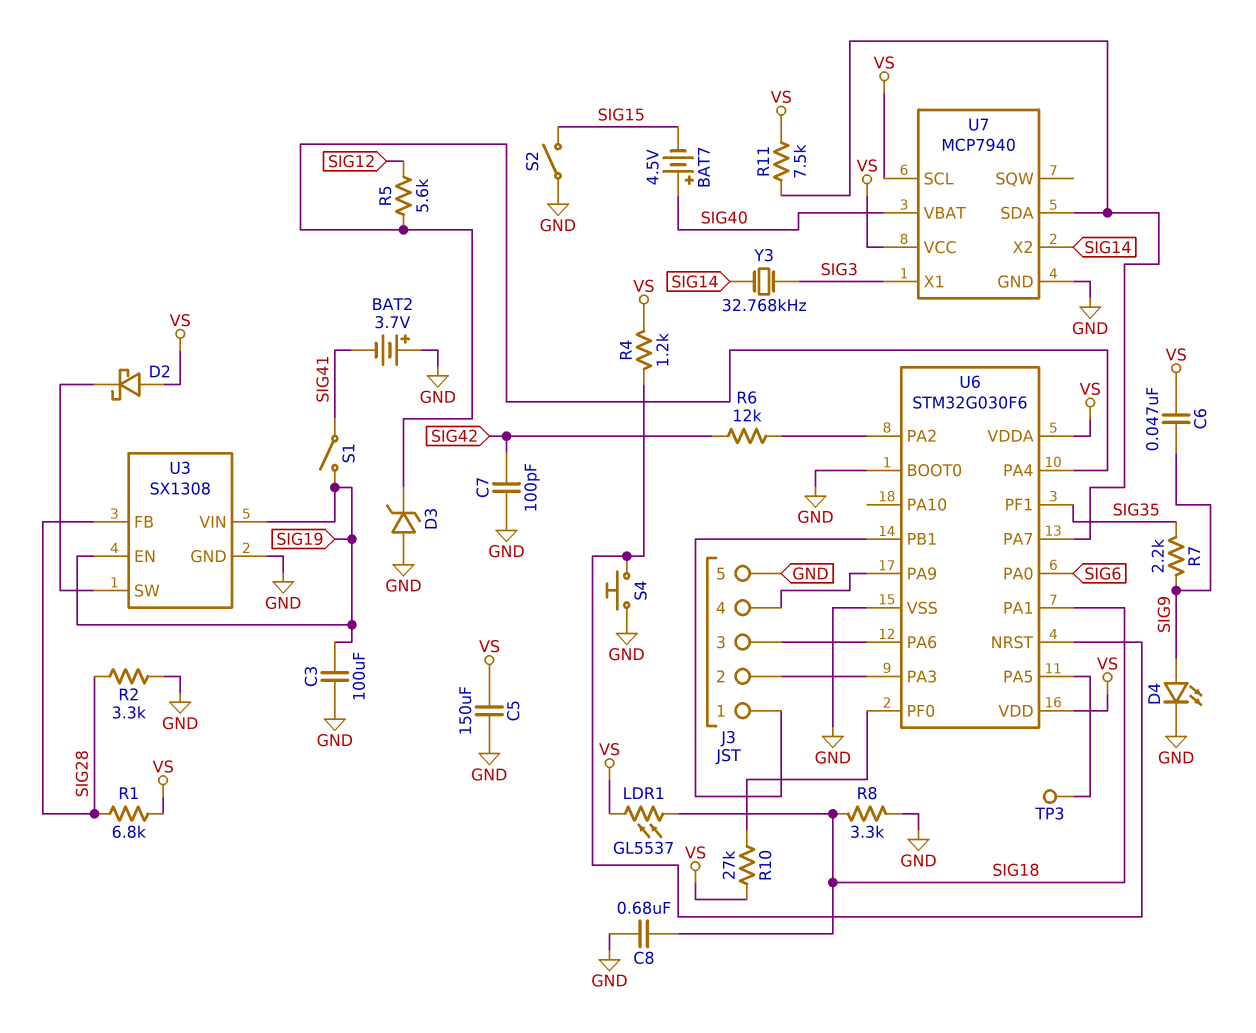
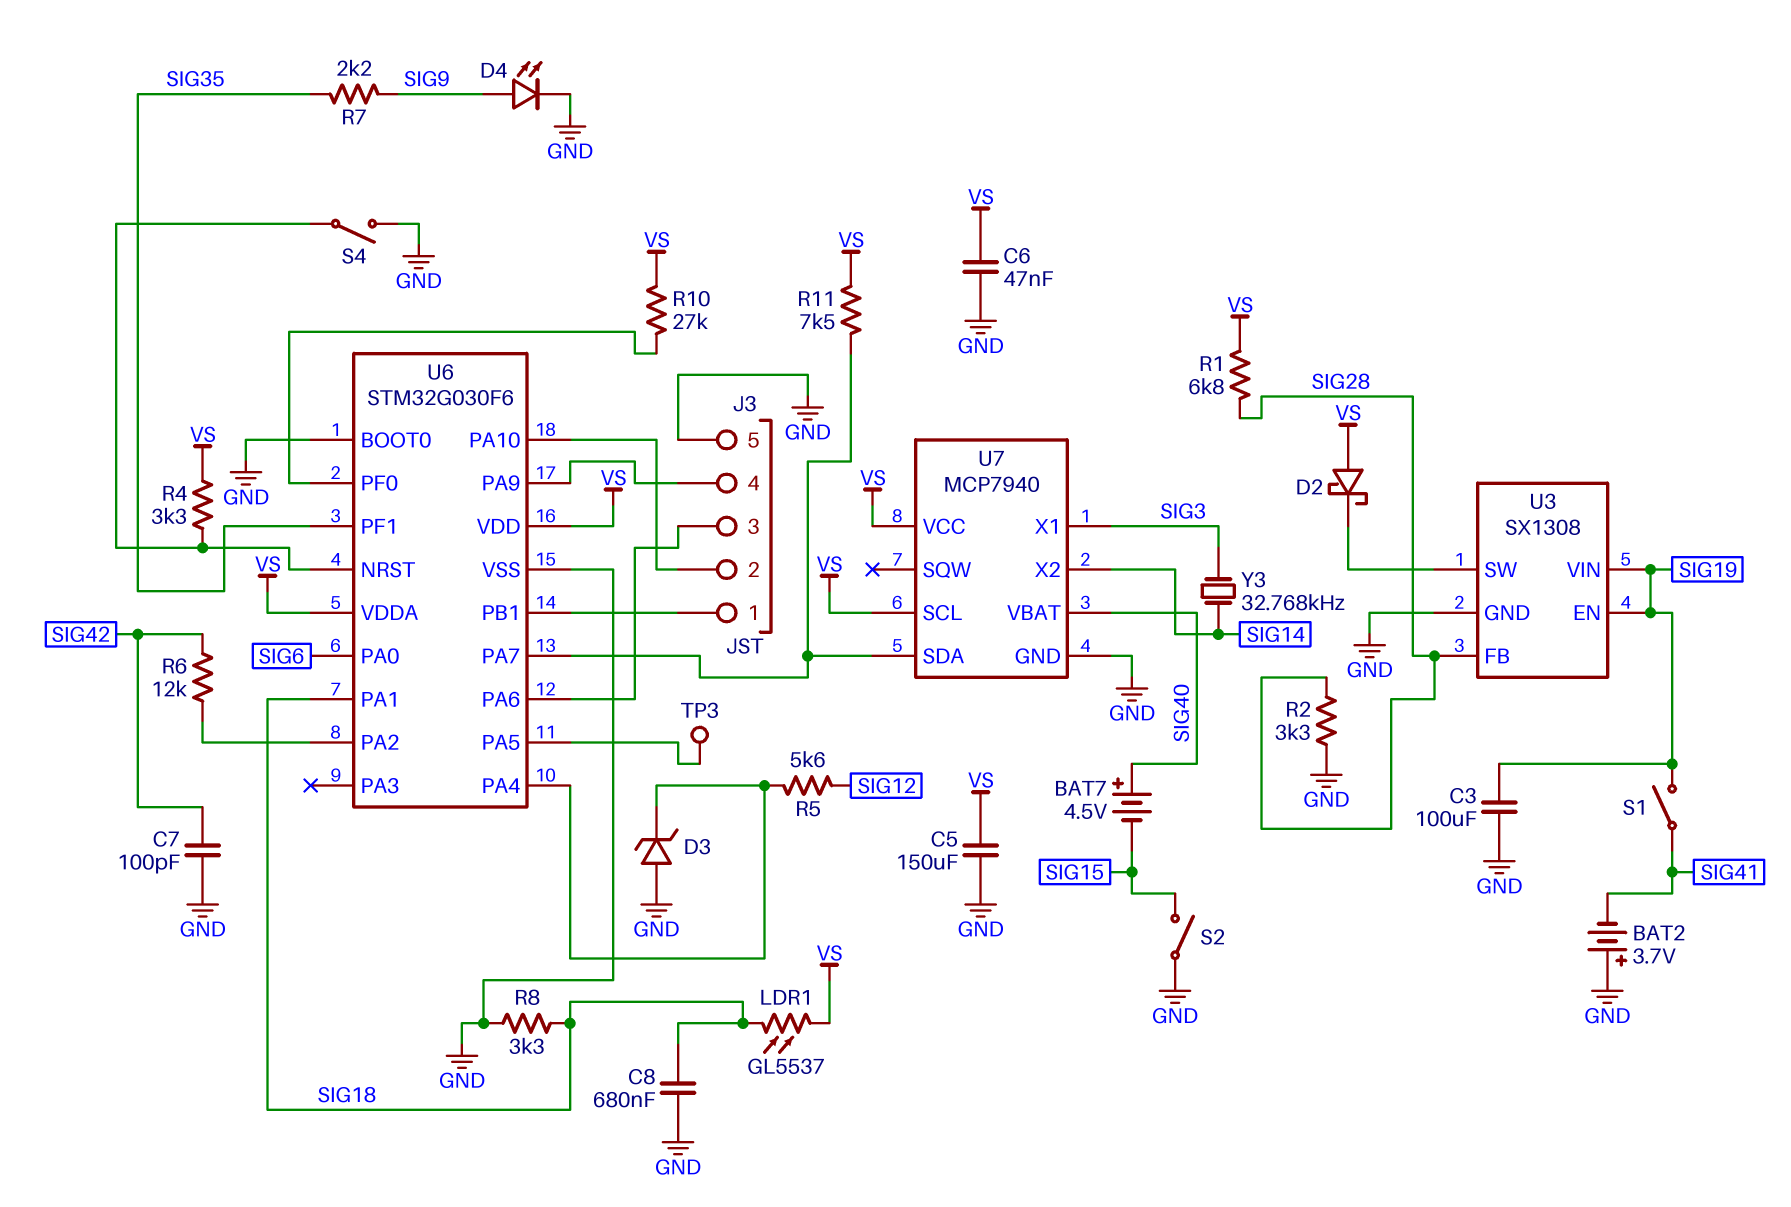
C6: 47nF (SIG9, VS) -> 47nF (GND, VS)
R4: 1.2k (U6/NRST, VS) -> 3.3k (U6/NRST, VS)
S4: button (GND, U6/NRST) -> switch (GND, U6/NRST)
U6 pin PA3: J3/2 -> none
U6 pin PA10: none -> J3/2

#####

- ABOUT THIS TASK:
Please transcribe every record above exactly as written, leaving out the pictures.

- EXERCISE OUTPUT:
C6: 47nF (SIG9, VS) -> 47nF (GND, VS)
R4: 1.2k (U6/NRST, VS) -> 3.3k (U6/NRST, VS)
S4: button (GND, U6/NRST) -> switch (GND, U6/NRST)
U6 pin PA3: J3/2 -> none
U6 pin PA10: none -> J3/2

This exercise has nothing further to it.